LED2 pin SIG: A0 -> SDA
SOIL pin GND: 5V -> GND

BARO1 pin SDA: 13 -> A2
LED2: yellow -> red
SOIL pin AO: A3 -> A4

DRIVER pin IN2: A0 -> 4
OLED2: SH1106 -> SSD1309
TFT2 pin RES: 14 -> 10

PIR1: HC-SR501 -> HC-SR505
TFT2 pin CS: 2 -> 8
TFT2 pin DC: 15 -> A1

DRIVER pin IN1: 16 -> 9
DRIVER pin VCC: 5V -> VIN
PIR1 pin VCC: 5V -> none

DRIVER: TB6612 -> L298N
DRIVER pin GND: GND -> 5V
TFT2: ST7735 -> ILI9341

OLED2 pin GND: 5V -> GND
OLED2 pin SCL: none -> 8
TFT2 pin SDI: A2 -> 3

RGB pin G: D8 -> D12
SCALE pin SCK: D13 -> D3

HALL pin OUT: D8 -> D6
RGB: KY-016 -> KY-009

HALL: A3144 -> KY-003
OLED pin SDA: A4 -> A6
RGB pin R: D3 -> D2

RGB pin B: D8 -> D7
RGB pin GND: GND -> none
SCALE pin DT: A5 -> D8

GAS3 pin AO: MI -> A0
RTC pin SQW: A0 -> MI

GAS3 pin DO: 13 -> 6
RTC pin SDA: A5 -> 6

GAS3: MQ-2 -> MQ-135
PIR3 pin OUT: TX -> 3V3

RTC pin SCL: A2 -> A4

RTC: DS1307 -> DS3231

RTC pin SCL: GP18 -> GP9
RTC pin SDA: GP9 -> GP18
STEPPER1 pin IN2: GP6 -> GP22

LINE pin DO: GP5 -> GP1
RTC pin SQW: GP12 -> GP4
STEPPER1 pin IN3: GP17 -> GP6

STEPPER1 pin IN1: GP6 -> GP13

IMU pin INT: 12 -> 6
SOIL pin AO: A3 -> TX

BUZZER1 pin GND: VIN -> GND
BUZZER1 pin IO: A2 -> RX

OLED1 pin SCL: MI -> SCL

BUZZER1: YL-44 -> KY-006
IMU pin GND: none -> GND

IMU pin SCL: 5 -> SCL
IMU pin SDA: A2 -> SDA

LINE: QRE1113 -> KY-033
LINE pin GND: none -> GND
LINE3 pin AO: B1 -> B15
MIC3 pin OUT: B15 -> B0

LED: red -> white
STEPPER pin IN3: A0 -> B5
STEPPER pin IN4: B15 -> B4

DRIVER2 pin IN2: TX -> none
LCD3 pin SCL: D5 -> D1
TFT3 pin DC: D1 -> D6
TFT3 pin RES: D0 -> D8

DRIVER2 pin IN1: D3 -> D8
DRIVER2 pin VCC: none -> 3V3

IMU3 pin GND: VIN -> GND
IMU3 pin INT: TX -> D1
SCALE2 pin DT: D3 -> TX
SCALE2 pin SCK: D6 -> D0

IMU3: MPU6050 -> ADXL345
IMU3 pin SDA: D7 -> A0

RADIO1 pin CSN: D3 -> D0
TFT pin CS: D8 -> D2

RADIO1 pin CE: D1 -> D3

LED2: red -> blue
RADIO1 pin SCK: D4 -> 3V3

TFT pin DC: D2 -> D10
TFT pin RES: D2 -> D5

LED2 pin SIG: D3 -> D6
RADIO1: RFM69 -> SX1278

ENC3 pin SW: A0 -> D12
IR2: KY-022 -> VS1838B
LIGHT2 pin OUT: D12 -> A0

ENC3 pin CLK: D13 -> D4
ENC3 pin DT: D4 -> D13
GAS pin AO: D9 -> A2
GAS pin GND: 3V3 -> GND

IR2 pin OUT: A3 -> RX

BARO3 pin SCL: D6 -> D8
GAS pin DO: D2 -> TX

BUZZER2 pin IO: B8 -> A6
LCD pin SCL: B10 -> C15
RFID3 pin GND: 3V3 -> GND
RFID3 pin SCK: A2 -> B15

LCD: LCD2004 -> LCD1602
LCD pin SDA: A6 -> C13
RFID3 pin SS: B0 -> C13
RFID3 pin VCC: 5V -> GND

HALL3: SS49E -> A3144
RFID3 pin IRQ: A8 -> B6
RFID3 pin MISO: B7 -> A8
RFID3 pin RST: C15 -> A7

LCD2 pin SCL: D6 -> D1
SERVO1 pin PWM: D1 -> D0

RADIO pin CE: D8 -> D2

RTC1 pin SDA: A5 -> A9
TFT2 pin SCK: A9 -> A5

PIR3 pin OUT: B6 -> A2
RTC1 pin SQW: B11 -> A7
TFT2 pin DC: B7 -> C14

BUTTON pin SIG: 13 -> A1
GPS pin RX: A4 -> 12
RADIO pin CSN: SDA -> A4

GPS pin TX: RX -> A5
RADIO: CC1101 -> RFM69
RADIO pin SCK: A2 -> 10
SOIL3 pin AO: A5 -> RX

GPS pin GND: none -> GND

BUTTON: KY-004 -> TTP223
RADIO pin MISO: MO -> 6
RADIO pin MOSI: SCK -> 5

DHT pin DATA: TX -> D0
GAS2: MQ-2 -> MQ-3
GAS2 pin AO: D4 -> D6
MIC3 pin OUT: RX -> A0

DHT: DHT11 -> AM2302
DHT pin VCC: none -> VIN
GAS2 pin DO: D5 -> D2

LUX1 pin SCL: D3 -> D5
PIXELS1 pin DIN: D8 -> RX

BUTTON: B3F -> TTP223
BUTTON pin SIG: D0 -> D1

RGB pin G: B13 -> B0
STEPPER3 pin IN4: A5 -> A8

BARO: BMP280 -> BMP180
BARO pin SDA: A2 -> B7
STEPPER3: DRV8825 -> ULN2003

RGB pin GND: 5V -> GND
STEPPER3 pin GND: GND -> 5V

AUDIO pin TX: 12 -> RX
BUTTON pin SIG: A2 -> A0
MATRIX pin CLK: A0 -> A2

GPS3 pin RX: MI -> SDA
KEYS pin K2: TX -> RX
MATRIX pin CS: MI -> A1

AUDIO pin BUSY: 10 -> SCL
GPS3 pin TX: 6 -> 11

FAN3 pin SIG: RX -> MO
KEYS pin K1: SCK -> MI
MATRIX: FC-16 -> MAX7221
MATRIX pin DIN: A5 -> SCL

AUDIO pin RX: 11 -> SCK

◆ ◆ ◆ ◆ ◆ ◆ ◆

What the task requires:
Stop at the line containing "RADIO1 pin CE: D1 -> D3". Please print exactly every line before it from the start of the records, plus that line itself, and nothing else.

Task solution:
LED2 pin SIG: A0 -> SDA
SOIL pin GND: 5V -> GND

BARO1 pin SDA: 13 -> A2
LED2: yellow -> red
SOIL pin AO: A3 -> A4

DRIVER pin IN2: A0 -> 4
OLED2: SH1106 -> SSD1309
TFT2 pin RES: 14 -> 10

PIR1: HC-SR501 -> HC-SR505
TFT2 pin CS: 2 -> 8
TFT2 pin DC: 15 -> A1

DRIVER pin IN1: 16 -> 9
DRIVER pin VCC: 5V -> VIN
PIR1 pin VCC: 5V -> none

DRIVER: TB6612 -> L298N
DRIVER pin GND: GND -> 5V
TFT2: ST7735 -> ILI9341

OLED2 pin GND: 5V -> GND
OLED2 pin SCL: none -> 8
TFT2 pin SDI: A2 -> 3

RGB pin G: D8 -> D12
SCALE pin SCK: D13 -> D3

HALL pin OUT: D8 -> D6
RGB: KY-016 -> KY-009

HALL: A3144 -> KY-003
OLED pin SDA: A4 -> A6
RGB pin R: D3 -> D2

RGB pin B: D8 -> D7
RGB pin GND: GND -> none
SCALE pin DT: A5 -> D8

GAS3 pin AO: MI -> A0
RTC pin SQW: A0 -> MI

GAS3 pin DO: 13 -> 6
RTC pin SDA: A5 -> 6

GAS3: MQ-2 -> MQ-135
PIR3 pin OUT: TX -> 3V3

RTC pin SCL: A2 -> A4

RTC: DS1307 -> DS3231

RTC pin SCL: GP18 -> GP9
RTC pin SDA: GP9 -> GP18
STEPPER1 pin IN2: GP6 -> GP22

LINE pin DO: GP5 -> GP1
RTC pin SQW: GP12 -> GP4
STEPPER1 pin IN3: GP17 -> GP6

STEPPER1 pin IN1: GP6 -> GP13

IMU pin INT: 12 -> 6
SOIL pin AO: A3 -> TX

BUZZER1 pin GND: VIN -> GND
BUZZER1 pin IO: A2 -> RX

OLED1 pin SCL: MI -> SCL

BUZZER1: YL-44 -> KY-006
IMU pin GND: none -> GND

IMU pin SCL: 5 -> SCL
IMU pin SDA: A2 -> SDA

LINE: QRE1113 -> KY-033
LINE pin GND: none -> GND
LINE3 pin AO: B1 -> B15
MIC3 pin OUT: B15 -> B0

LED: red -> white
STEPPER pin IN3: A0 -> B5
STEPPER pin IN4: B15 -> B4

DRIVER2 pin IN2: TX -> none
LCD3 pin SCL: D5 -> D1
TFT3 pin DC: D1 -> D6
TFT3 pin RES: D0 -> D8

DRIVER2 pin IN1: D3 -> D8
DRIVER2 pin VCC: none -> 3V3

IMU3 pin GND: VIN -> GND
IMU3 pin INT: TX -> D1
SCALE2 pin DT: D3 -> TX
SCALE2 pin SCK: D6 -> D0

IMU3: MPU6050 -> ADXL345
IMU3 pin SDA: D7 -> A0

RADIO1 pin CSN: D3 -> D0
TFT pin CS: D8 -> D2

RADIO1 pin CE: D1 -> D3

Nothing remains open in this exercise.